**GOAL**
Tally up the lines where the string "blood" appears; reply with the number only.

**EXERCISE MATERIALS**
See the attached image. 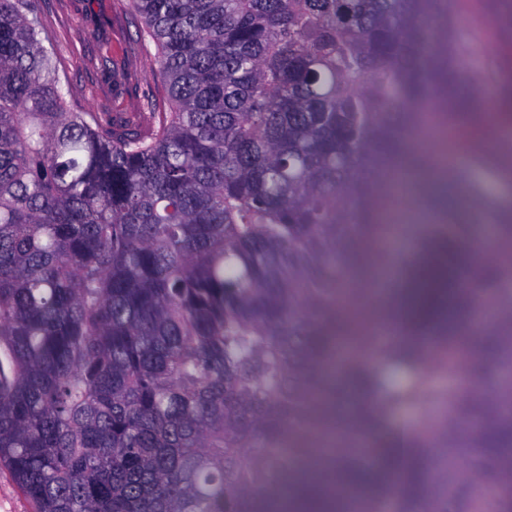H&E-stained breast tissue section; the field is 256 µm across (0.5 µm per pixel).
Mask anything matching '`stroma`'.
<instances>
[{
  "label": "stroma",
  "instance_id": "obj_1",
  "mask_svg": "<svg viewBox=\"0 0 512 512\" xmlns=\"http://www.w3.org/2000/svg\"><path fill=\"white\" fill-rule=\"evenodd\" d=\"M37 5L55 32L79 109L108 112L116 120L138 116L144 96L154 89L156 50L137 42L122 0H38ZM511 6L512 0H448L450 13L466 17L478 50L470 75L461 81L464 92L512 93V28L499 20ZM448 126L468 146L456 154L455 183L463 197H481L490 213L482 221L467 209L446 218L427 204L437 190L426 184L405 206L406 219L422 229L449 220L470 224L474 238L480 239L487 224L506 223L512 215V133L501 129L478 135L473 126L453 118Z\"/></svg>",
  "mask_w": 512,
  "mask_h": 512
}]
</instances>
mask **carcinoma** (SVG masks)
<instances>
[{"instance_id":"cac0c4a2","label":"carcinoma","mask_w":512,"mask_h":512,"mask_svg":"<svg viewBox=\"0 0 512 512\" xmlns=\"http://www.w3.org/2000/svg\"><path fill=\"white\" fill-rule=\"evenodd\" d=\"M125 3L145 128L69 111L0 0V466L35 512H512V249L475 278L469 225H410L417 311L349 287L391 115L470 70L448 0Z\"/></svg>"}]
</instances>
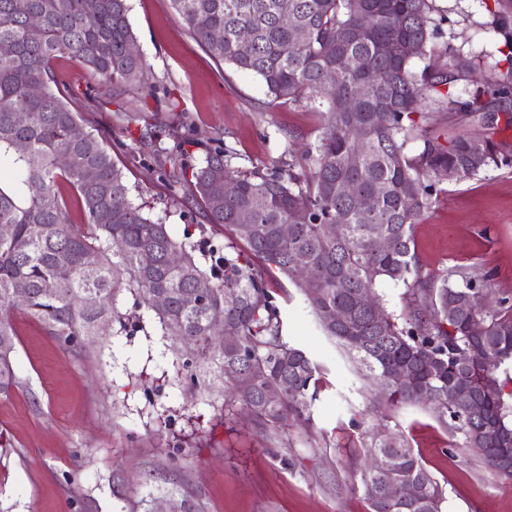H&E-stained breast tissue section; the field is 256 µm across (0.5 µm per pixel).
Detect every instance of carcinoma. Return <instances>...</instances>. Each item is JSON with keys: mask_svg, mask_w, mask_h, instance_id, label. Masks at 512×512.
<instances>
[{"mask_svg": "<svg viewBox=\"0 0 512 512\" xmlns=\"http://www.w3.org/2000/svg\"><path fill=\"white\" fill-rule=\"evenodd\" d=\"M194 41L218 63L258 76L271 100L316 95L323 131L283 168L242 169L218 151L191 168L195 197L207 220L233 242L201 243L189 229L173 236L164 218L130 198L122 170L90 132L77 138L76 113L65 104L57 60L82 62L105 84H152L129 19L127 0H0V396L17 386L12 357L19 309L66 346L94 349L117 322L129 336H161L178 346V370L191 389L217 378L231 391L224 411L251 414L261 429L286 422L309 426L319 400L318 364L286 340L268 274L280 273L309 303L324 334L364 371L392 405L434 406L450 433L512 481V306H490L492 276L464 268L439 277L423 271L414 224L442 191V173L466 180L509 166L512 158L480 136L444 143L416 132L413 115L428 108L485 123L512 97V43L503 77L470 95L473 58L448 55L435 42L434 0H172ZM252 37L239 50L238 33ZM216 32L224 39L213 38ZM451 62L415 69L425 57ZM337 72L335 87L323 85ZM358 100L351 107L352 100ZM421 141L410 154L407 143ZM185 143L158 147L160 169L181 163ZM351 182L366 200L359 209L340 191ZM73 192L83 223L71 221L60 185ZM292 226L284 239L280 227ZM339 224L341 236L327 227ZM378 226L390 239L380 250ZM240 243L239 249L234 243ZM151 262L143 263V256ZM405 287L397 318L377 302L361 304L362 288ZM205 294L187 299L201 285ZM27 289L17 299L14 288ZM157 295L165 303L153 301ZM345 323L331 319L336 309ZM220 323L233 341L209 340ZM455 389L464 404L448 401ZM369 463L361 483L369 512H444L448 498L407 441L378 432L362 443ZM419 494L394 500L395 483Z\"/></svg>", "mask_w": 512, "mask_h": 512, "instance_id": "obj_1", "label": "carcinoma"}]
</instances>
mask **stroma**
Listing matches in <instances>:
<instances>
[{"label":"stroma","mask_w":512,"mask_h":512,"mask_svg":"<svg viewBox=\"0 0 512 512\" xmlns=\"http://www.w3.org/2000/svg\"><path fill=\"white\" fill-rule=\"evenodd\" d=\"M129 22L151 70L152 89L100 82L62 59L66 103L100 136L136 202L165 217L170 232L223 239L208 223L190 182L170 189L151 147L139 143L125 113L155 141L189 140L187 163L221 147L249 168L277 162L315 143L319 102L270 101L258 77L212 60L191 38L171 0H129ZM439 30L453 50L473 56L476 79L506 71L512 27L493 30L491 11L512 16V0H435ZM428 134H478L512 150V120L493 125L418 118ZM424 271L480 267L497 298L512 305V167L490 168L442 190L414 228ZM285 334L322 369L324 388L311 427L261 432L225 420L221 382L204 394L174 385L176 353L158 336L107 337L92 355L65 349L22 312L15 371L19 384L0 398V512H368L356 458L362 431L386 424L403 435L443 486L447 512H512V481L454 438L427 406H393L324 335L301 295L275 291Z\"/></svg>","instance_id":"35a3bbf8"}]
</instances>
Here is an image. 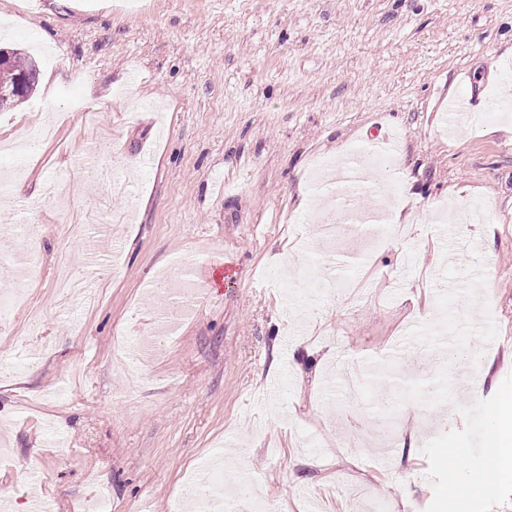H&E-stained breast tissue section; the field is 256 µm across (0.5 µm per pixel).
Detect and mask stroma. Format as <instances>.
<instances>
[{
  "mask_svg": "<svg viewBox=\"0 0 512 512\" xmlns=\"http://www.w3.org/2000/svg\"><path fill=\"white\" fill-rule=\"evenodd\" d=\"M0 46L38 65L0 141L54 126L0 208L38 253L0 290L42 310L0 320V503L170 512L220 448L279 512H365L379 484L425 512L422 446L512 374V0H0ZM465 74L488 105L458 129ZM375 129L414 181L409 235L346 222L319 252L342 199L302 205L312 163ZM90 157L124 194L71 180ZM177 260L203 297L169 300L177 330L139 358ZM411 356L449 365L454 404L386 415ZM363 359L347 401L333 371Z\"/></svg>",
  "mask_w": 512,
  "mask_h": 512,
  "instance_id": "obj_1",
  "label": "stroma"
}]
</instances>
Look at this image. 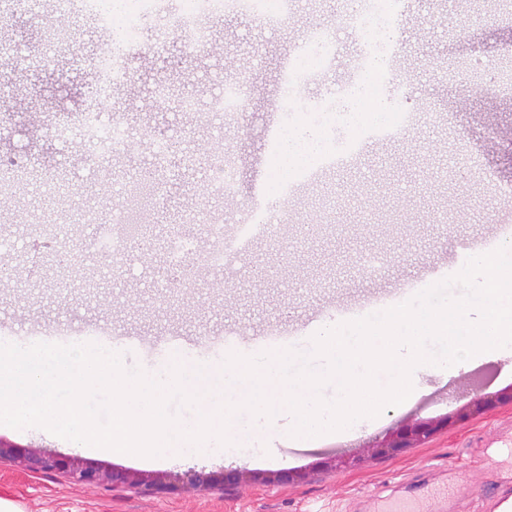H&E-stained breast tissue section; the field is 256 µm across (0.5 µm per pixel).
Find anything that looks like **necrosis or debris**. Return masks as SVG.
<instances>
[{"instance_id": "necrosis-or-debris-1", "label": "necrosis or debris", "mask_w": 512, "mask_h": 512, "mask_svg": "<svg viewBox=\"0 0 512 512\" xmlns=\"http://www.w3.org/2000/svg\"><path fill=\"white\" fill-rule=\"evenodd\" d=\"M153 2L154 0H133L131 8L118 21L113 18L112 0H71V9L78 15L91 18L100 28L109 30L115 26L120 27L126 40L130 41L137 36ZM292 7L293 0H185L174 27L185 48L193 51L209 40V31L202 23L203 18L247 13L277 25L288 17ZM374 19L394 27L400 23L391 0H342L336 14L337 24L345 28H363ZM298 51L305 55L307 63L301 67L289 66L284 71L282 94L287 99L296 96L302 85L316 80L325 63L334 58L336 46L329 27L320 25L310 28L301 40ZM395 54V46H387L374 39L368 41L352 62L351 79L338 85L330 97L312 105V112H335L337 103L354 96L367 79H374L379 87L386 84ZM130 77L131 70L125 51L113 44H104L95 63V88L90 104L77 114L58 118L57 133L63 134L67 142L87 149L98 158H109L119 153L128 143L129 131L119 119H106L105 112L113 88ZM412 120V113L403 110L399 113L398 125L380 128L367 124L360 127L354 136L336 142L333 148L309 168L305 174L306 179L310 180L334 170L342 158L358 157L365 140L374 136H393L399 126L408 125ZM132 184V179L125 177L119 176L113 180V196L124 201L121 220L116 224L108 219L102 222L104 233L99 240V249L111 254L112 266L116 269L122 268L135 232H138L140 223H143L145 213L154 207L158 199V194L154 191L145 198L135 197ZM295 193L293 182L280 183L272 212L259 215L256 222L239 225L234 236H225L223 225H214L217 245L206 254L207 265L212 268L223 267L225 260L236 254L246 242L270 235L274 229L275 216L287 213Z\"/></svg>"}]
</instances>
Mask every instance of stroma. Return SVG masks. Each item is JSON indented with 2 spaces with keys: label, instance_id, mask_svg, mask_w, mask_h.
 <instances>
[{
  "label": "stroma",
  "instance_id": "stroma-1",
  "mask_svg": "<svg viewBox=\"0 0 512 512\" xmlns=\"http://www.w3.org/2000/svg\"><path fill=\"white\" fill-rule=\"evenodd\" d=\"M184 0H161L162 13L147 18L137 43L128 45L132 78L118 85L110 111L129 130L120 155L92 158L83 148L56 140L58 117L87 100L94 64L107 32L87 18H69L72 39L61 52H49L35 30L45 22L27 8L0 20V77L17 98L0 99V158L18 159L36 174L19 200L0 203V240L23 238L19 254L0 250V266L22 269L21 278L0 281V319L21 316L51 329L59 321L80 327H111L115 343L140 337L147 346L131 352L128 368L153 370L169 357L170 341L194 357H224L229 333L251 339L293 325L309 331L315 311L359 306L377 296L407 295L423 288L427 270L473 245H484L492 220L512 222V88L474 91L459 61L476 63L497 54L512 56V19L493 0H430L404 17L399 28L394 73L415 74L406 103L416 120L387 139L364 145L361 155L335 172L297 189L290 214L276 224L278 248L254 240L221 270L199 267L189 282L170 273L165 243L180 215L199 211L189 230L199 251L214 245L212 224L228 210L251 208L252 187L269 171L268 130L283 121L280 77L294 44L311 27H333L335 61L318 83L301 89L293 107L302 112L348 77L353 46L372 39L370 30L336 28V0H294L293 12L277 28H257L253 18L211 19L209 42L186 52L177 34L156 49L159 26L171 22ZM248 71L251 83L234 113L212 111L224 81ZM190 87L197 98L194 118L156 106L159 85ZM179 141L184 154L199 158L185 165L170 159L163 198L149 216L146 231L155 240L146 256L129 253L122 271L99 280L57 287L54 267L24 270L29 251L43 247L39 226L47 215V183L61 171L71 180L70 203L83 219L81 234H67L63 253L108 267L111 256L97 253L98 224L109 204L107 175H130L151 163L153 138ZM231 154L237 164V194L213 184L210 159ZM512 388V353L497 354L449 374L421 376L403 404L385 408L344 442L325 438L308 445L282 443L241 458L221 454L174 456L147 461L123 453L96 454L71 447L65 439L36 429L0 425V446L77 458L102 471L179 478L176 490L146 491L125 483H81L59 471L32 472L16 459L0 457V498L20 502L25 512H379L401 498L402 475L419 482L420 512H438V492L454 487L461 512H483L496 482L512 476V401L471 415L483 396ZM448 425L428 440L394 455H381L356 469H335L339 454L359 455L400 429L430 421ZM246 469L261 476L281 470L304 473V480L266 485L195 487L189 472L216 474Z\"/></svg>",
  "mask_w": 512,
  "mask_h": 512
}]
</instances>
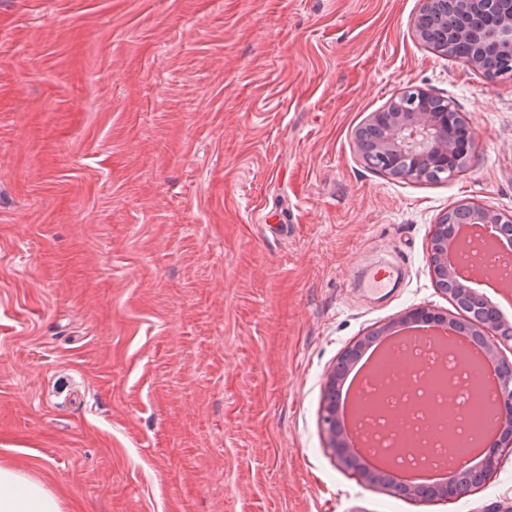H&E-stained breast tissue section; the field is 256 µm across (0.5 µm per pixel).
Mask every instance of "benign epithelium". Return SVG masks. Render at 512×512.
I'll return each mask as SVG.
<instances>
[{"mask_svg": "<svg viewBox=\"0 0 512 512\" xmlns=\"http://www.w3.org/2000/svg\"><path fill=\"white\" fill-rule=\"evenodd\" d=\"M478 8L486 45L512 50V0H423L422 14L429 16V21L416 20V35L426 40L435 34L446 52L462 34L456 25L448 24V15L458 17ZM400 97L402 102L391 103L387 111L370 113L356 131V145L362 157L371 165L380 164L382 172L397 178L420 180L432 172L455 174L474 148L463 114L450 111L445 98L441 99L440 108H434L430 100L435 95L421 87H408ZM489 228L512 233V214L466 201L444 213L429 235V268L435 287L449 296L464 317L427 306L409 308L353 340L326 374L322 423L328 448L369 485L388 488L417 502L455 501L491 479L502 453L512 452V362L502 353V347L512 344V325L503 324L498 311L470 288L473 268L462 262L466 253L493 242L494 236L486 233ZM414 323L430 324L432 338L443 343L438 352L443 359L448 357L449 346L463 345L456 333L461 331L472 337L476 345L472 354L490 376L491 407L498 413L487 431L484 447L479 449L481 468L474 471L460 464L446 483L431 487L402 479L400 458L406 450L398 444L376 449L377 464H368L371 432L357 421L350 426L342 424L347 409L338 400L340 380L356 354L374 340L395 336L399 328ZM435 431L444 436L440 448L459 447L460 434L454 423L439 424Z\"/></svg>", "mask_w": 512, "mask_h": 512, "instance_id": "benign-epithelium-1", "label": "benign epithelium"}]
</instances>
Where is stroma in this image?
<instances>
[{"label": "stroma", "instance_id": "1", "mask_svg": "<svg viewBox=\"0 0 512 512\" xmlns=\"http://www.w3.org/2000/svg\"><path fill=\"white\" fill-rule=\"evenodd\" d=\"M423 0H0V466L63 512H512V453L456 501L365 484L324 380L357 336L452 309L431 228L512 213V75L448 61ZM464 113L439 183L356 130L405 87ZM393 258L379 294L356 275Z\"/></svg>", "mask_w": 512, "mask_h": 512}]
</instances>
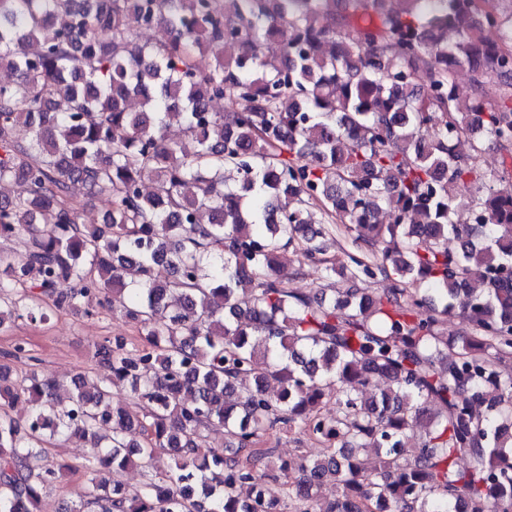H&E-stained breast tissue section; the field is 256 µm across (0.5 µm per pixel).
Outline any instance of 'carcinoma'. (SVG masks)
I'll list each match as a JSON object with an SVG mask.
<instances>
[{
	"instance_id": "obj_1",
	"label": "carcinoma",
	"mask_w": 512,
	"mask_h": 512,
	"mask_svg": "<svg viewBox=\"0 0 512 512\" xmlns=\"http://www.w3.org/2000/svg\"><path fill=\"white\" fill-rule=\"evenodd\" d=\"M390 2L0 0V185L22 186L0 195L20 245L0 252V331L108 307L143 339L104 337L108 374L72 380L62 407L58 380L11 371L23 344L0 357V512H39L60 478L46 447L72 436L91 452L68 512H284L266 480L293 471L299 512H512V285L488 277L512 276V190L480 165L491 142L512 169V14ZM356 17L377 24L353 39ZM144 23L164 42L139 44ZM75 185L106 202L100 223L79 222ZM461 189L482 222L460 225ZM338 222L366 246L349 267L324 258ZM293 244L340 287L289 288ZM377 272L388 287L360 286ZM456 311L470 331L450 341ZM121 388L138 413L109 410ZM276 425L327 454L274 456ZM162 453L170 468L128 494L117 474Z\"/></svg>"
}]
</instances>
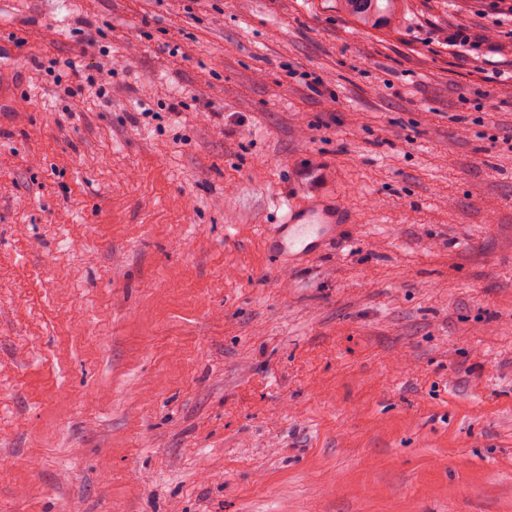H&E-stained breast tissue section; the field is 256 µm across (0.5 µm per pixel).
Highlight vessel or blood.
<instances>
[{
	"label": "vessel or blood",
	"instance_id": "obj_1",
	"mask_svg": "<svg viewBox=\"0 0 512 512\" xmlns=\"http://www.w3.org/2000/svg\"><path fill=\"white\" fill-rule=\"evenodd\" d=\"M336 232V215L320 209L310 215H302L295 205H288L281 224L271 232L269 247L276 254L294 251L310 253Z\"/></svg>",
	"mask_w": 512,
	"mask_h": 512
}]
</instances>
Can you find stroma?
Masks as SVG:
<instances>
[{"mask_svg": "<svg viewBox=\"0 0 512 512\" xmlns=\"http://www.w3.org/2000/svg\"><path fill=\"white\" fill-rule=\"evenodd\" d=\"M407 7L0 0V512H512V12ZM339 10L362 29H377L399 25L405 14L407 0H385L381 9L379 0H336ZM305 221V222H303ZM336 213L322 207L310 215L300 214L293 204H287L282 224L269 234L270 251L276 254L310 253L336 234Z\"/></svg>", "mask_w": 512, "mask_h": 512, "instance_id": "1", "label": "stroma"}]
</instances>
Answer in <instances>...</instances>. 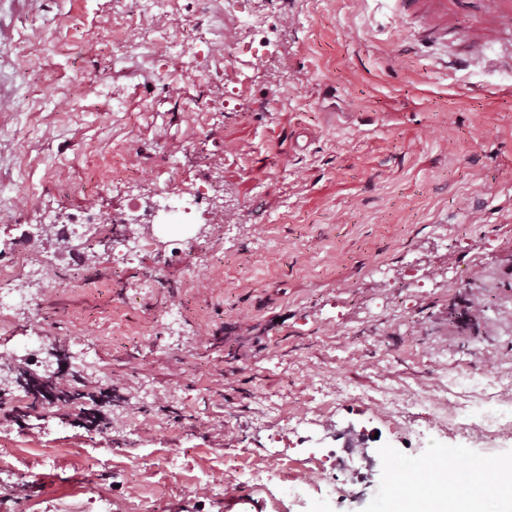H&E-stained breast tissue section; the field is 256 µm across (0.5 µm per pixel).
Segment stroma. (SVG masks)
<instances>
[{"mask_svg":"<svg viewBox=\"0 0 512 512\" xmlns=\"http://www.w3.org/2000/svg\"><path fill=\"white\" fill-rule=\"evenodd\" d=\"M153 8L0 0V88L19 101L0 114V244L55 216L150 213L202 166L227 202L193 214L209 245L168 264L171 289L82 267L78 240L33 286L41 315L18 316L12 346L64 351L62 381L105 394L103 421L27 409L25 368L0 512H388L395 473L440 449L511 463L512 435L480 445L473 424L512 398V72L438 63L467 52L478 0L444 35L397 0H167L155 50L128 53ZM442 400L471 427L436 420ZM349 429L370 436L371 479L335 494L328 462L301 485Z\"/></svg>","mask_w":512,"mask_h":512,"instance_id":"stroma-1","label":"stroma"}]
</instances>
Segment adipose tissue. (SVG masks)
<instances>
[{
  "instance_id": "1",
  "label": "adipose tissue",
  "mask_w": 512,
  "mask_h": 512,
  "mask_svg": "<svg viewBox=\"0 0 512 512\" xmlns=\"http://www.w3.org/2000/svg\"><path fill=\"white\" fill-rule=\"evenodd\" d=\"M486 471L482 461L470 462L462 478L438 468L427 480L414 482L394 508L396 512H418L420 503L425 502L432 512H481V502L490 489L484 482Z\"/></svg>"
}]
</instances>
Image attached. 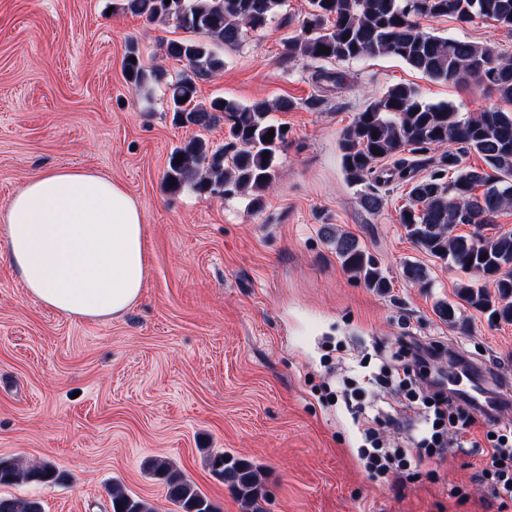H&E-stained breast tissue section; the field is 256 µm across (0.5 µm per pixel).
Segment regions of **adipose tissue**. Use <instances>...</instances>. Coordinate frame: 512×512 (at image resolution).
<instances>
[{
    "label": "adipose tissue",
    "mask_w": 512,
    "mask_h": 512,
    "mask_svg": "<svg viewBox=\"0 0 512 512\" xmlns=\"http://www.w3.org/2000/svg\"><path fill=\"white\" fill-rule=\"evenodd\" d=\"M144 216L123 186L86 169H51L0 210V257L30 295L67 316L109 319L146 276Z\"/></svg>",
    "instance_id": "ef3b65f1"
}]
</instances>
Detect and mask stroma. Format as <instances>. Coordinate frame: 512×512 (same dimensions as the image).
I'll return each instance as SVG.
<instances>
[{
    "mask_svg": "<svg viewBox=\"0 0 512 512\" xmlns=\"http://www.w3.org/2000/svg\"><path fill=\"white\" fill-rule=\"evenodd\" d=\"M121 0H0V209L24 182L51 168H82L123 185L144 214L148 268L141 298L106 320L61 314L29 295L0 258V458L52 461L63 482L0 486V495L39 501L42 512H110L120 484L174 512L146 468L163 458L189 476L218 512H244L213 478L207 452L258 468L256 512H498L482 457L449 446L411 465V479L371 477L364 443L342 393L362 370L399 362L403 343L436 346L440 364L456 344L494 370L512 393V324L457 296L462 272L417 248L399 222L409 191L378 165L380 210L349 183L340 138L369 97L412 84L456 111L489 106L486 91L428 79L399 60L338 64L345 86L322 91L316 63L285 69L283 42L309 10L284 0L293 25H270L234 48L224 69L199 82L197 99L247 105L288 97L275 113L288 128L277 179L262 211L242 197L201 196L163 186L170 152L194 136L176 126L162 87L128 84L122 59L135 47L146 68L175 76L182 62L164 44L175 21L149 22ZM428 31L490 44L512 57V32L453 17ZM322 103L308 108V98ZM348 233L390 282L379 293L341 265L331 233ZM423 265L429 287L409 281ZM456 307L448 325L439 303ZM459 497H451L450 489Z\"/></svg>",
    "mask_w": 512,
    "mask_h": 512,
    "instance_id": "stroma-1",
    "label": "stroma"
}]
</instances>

**RESPONSE TO THE EXERCISE**
2